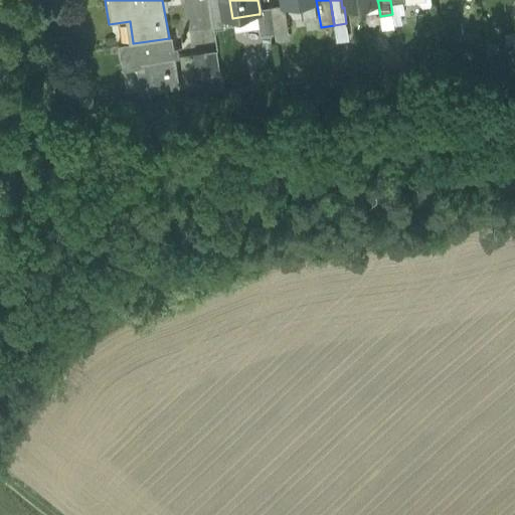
[(284,6),(272,8),(276,33),(287,31),(284,6)]
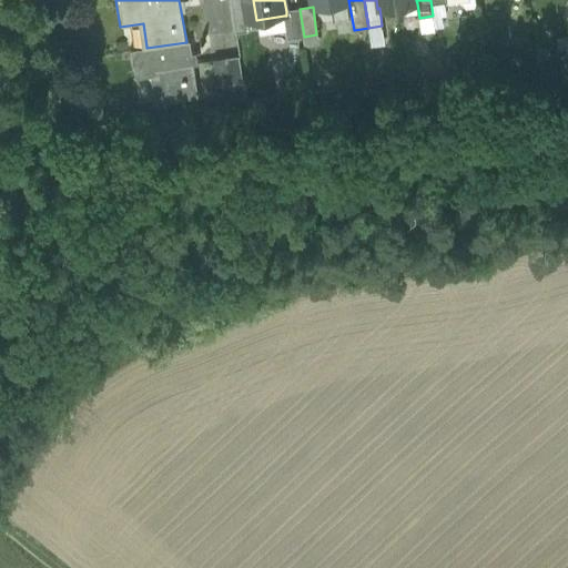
[(300,9),(286,11),(286,16),(284,16),(287,39),(304,37),(300,9)]
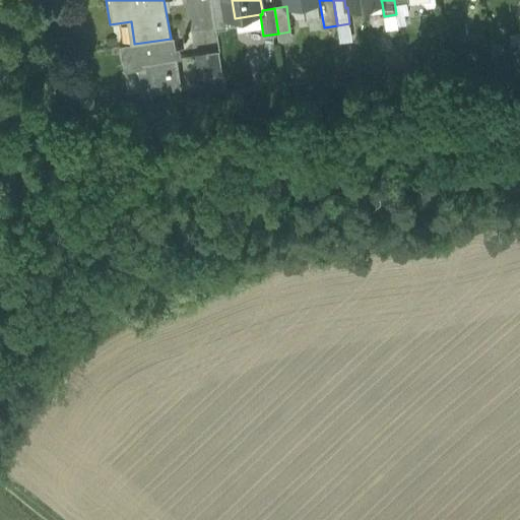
[(171,39),(134,44),(134,43),(119,46),(123,72),(141,69),(145,94),(180,88),(172,38),(171,38),(171,39)]
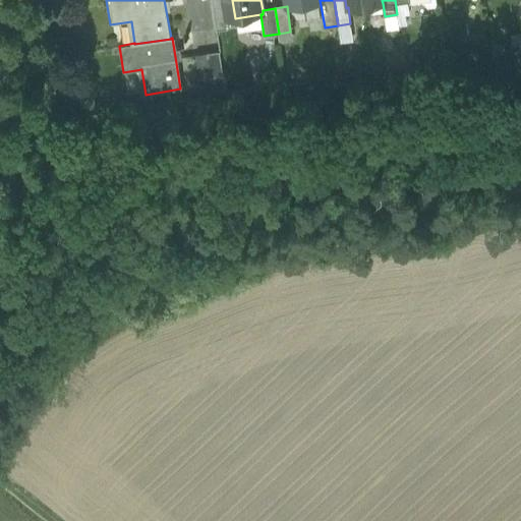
[(220,51),(208,53),(212,76),(223,75),(220,51)]
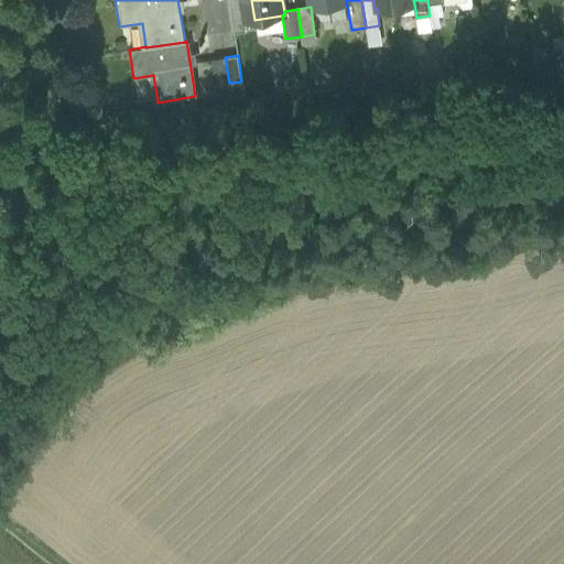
[(225,57),(212,60),(215,85),(229,83),(225,57)]
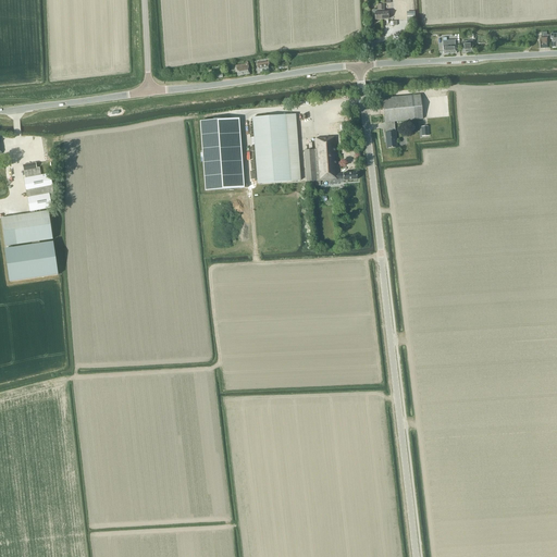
[(374,21),(382,20),(381,4),(378,4),(378,10),(372,10),(372,16),(374,16),(374,21)]
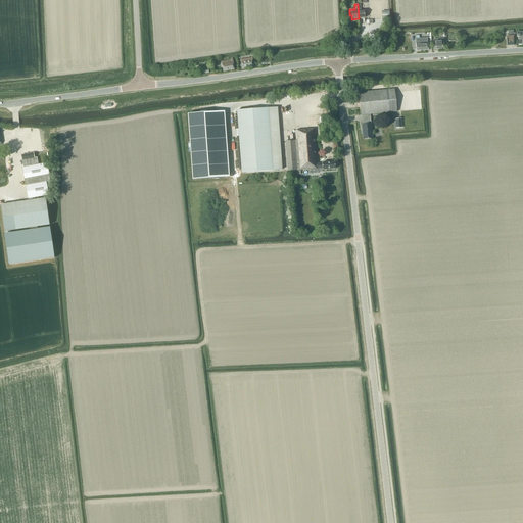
[(513,33),(508,33),(508,34),(508,37),(507,37),(507,46),(514,45),(513,38),(516,38),(515,33),(513,33)]
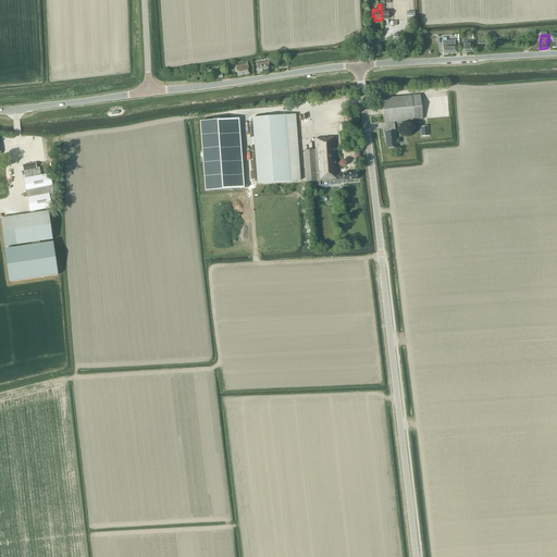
[(443,54),(456,53),(455,46),(455,40),(446,41),(443,41),(443,46),(443,54)]
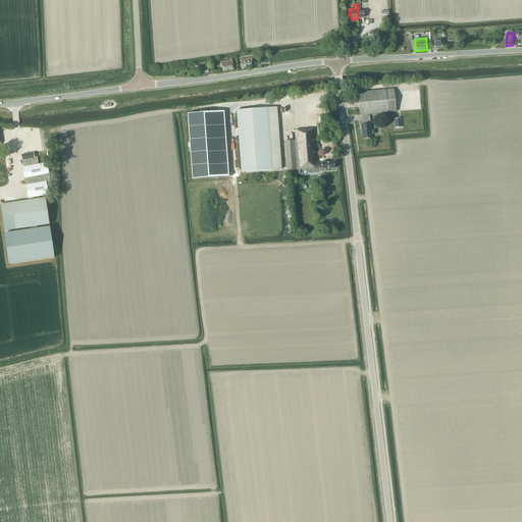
[(444,49),(442,42),(442,38),(432,39),(432,50),(437,50),(444,49)]
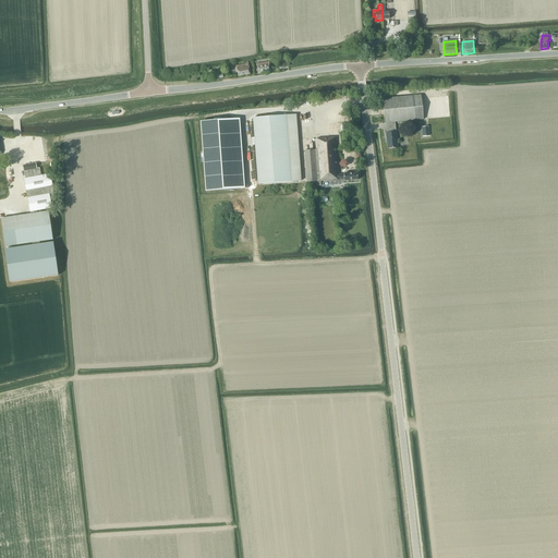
[(250,74),(249,64),(247,62),(245,62),(246,64),(235,65),(238,76),(250,74)]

****************

**Work item**
Output all lines above precisely. Pictures are to be left out.

**Solved problem**
[(284,6),(272,8),(276,33),(287,31),(284,6)]
[(300,9),(286,11),(286,16),(284,16),(287,39),(304,37),(300,9)]
[(171,39),(134,44),(134,43),(119,46),(123,72),(141,69),(145,94),(180,88),(172,38),(171,38),(171,39)]
[(220,51),(208,53),(212,76),(223,75),(220,51)]
[(225,57),(212,60),(215,85),(229,83),(225,57)]
[(374,21),(382,20),(381,4),(378,4),(378,10),(372,10),(372,16),(374,16),(374,21)]
[(513,33),(508,33),(508,34),(508,37),(507,37),(507,46),(514,45),(513,38),(516,38),(515,33),(513,33)]
[(443,54),(456,53),(455,46),(455,40),(446,41),(443,41),(443,46),(443,54)]
[(444,49),(442,42),(442,38),(432,39),(432,50),(437,50),(444,49)]
[(250,74),(249,64),(247,62),(245,62),(246,64),(235,65),(238,76),(250,74)]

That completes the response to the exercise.